▶ [DATA FOR REVIEW]
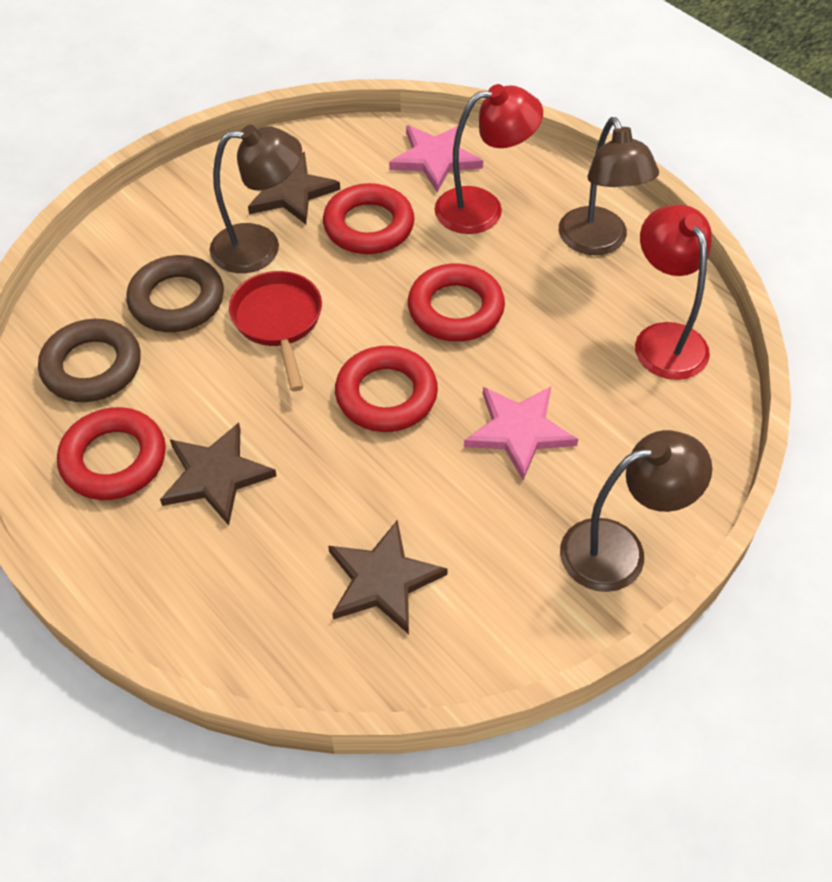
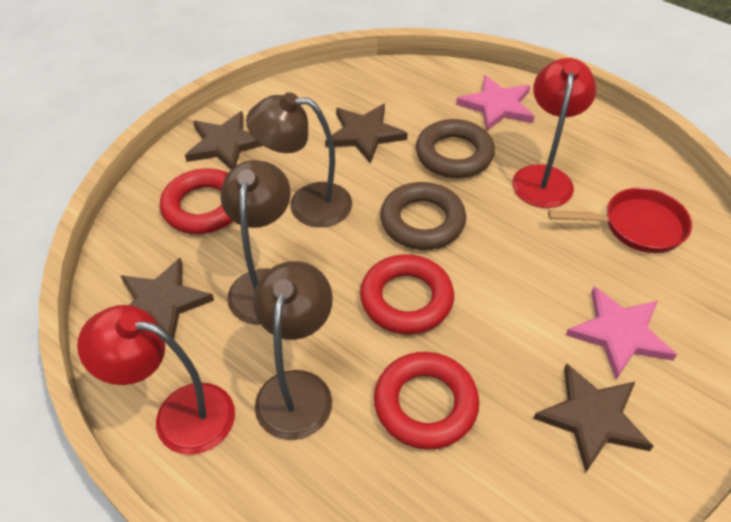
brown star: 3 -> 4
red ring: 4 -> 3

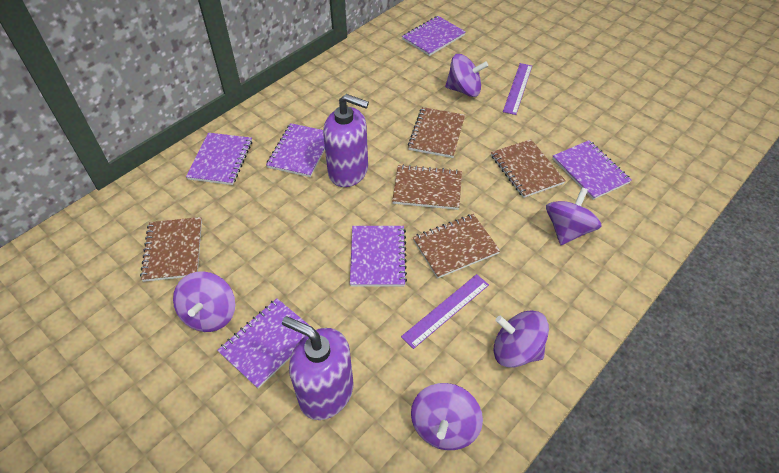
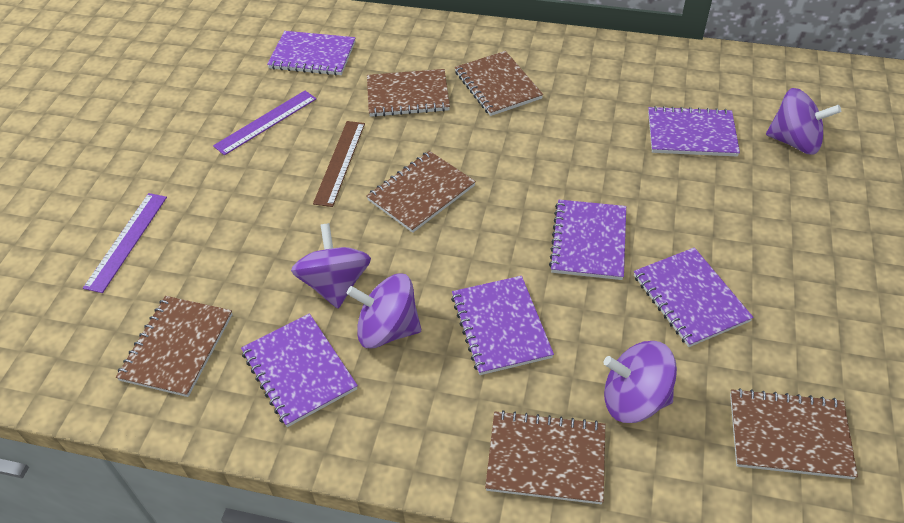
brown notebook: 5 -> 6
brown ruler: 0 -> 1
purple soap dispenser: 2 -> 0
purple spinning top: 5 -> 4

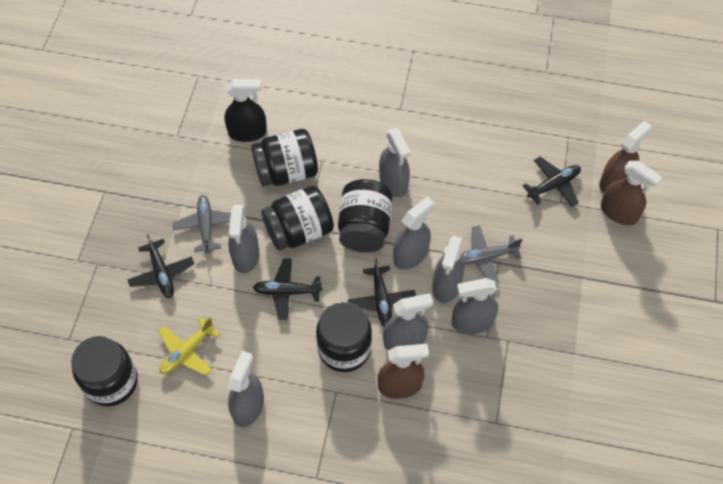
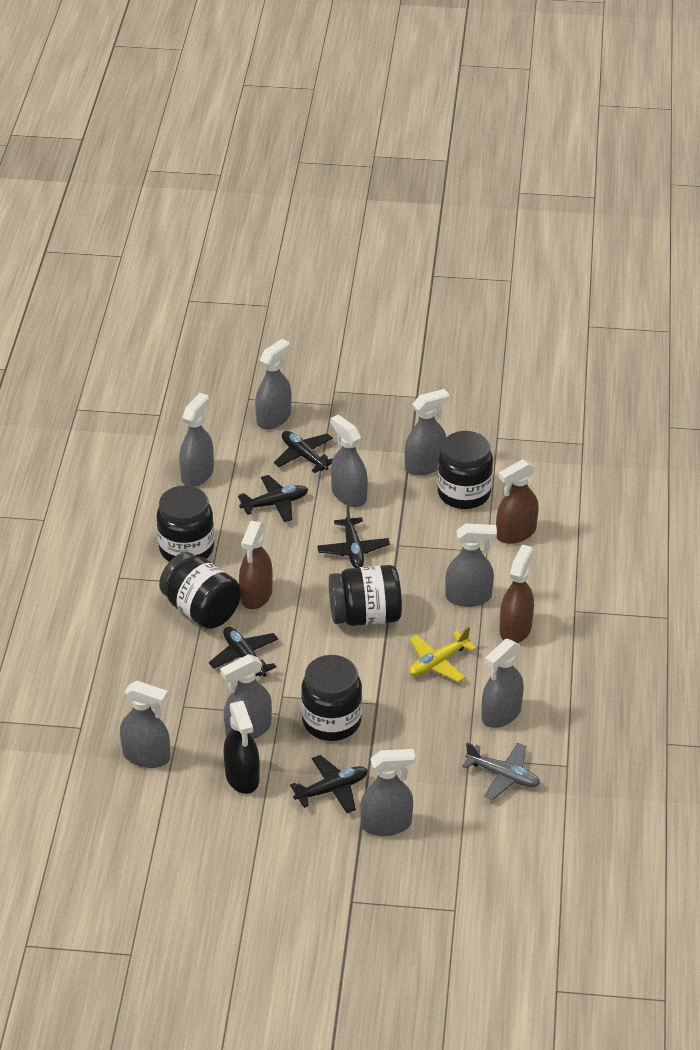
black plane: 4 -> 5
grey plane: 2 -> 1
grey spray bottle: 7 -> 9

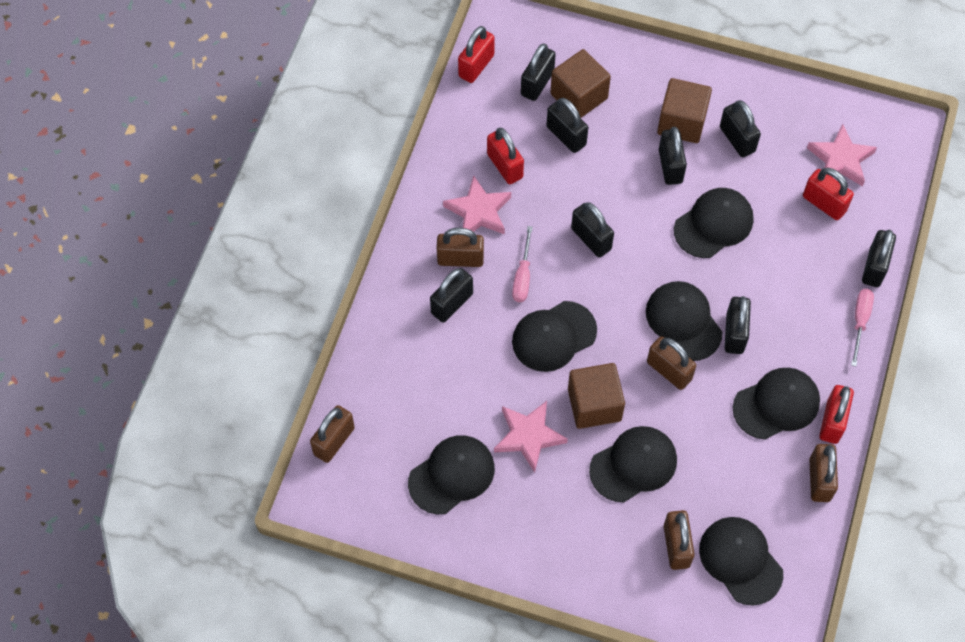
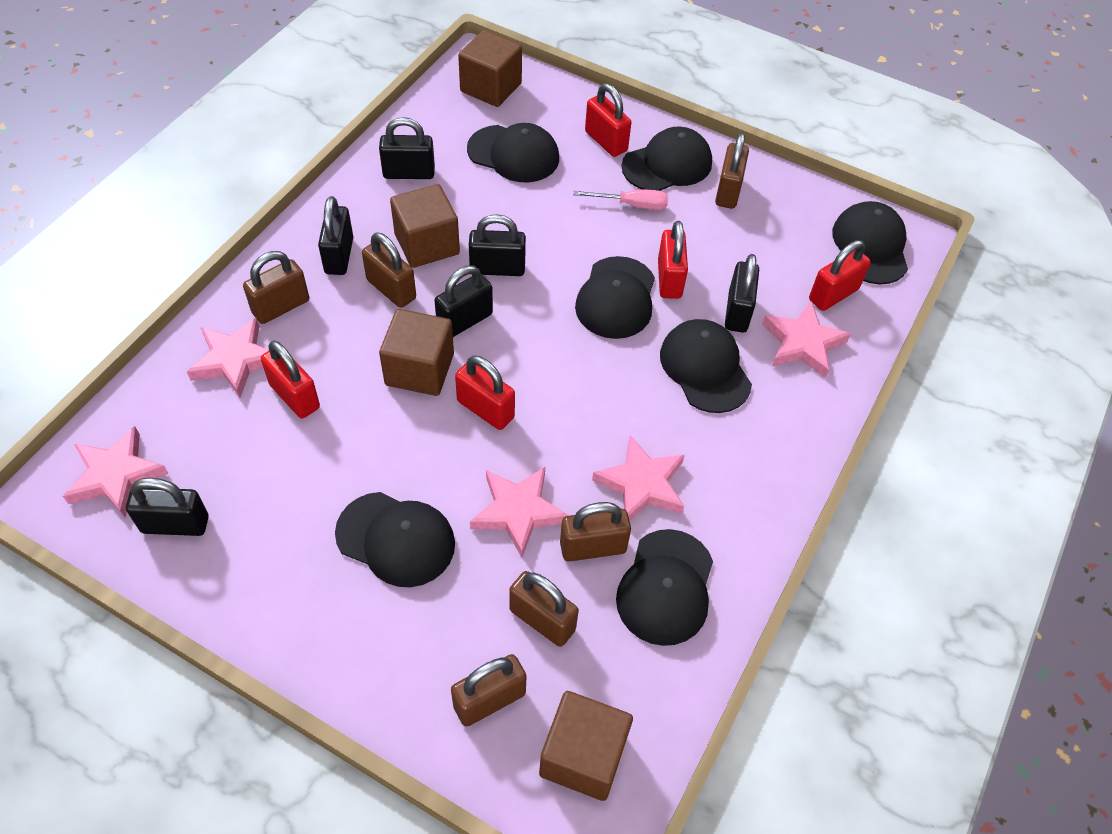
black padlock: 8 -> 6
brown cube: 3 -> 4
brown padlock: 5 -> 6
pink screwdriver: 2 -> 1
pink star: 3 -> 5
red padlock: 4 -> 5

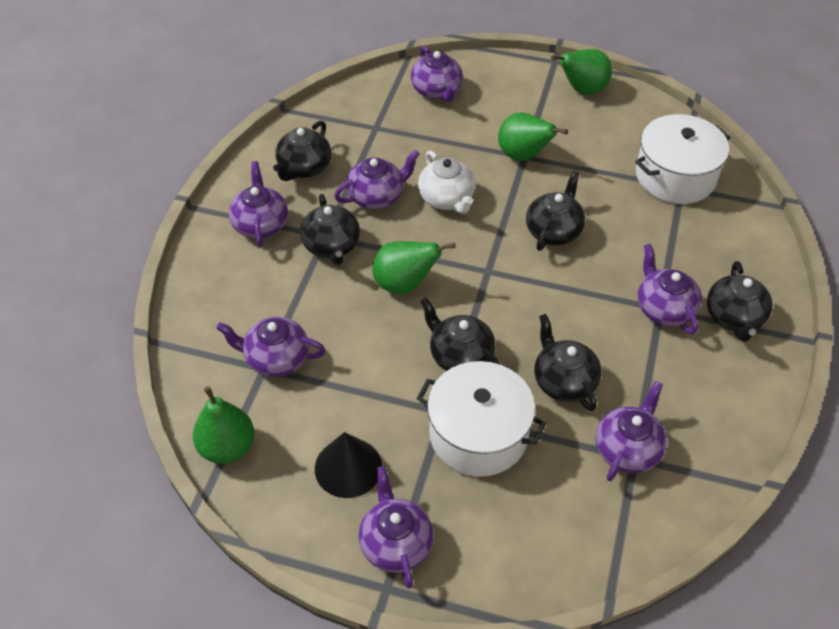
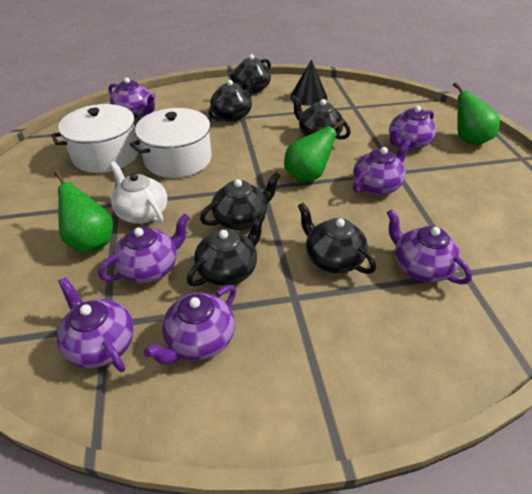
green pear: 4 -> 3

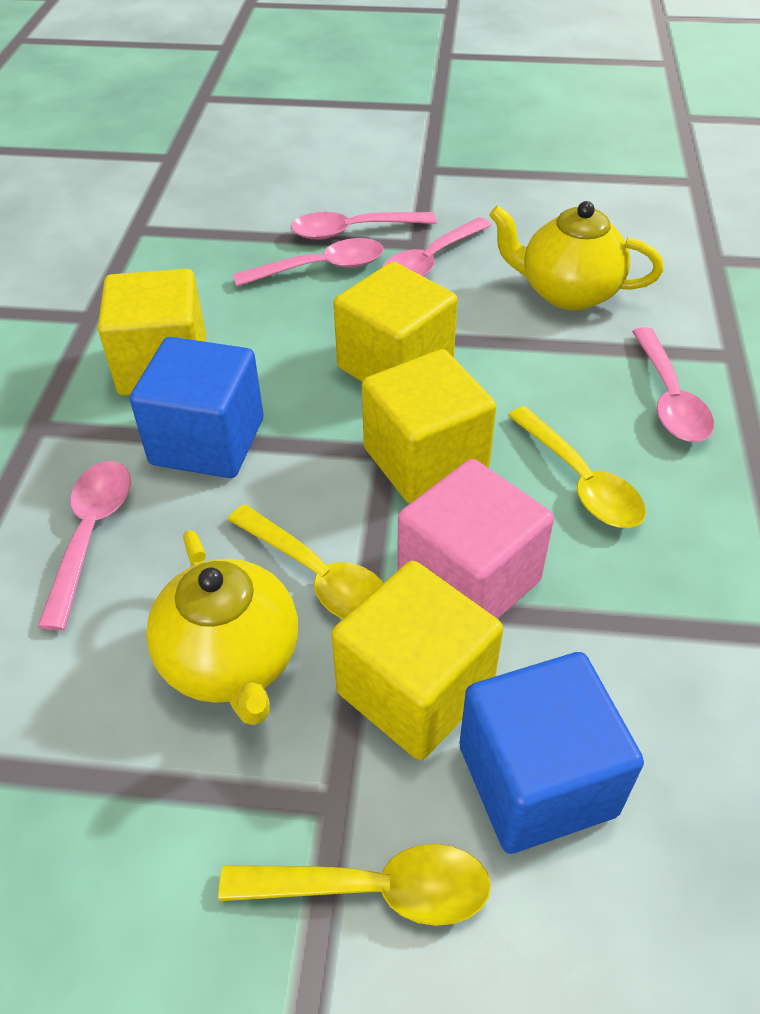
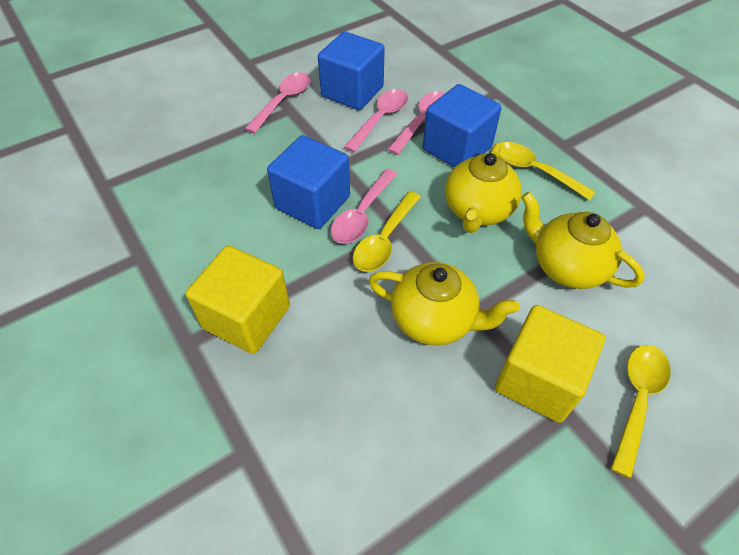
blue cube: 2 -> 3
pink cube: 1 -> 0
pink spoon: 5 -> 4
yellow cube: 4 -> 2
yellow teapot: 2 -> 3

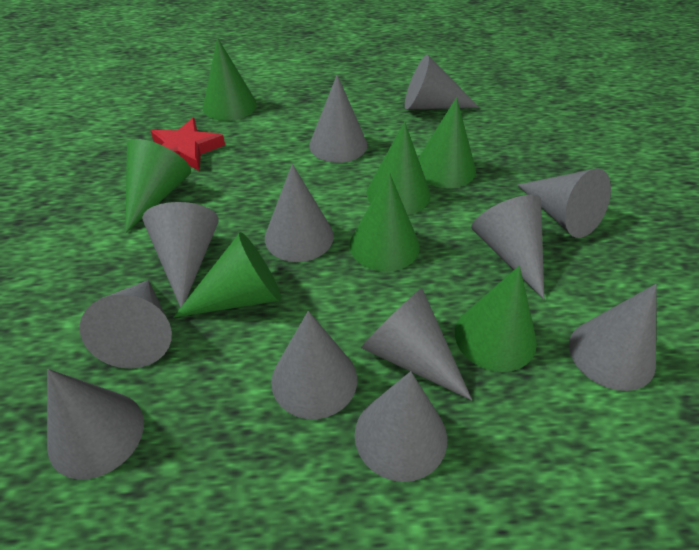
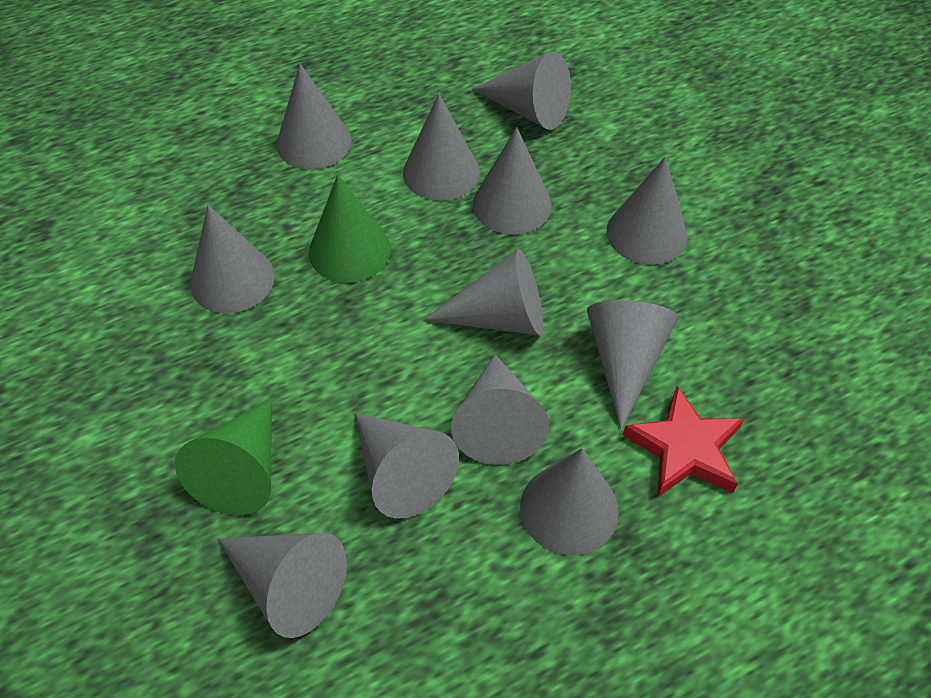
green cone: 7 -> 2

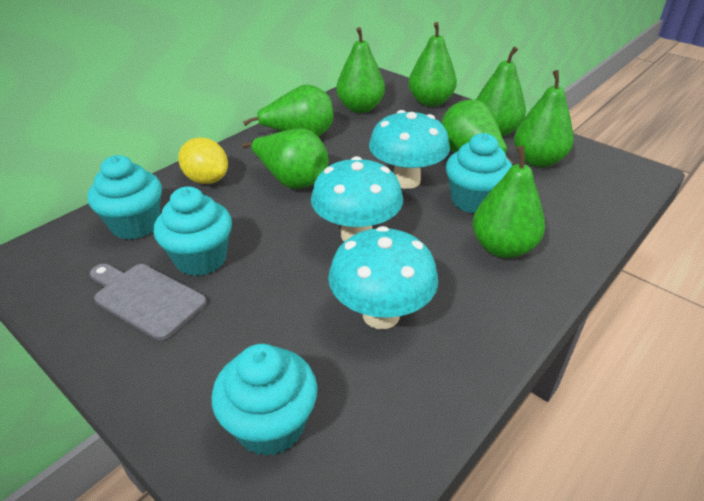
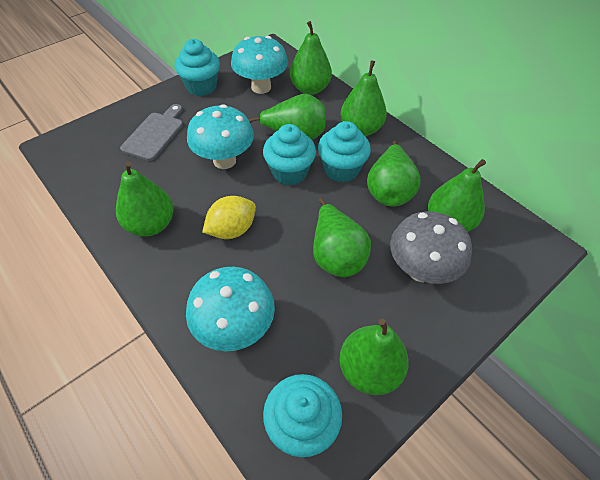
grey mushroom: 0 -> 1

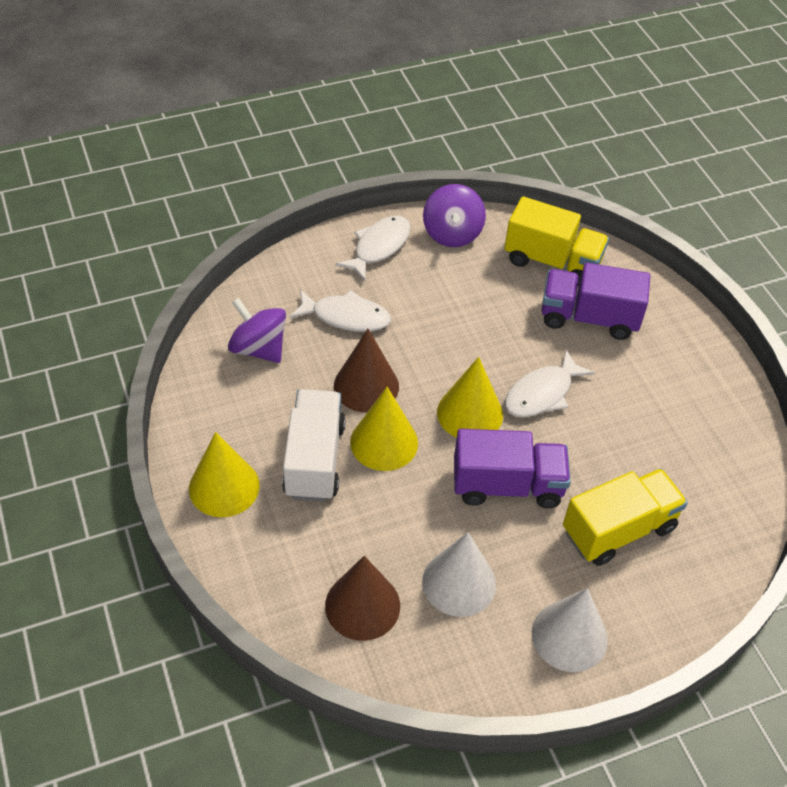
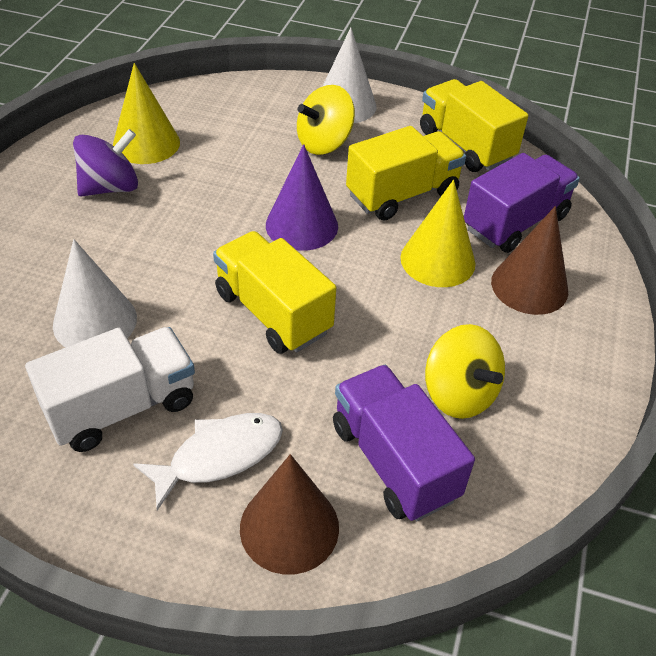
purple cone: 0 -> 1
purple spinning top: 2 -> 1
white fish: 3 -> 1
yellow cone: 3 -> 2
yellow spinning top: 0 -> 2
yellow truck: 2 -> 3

▶ [PROBLEM TO WORK ON] Give back every record exactly, dropping its pictures.

▶ [RESPONSE]
brown star: 3 -> 4
red ring: 4 -> 3

brown notebook: 5 -> 6
brown ruler: 0 -> 1
purple soap dispenser: 2 -> 0
purple spinning top: 5 -> 4

black plane: 4 -> 5
grey plane: 2 -> 1
grey spray bottle: 7 -> 9

black padlock: 8 -> 6
brown cube: 3 -> 4
brown padlock: 5 -> 6
pink screwdriver: 2 -> 1
pink star: 3 -> 5
red padlock: 4 -> 5

green pear: 4 -> 3

blue cube: 2 -> 3
pink cube: 1 -> 0
pink spoon: 5 -> 4
yellow cube: 4 -> 2
yellow teapot: 2 -> 3

green cone: 7 -> 2

grey mushroom: 0 -> 1

purple cone: 0 -> 1
purple spinning top: 2 -> 1
white fish: 3 -> 1
yellow cone: 3 -> 2
yellow spinning top: 0 -> 2
yellow truck: 2 -> 3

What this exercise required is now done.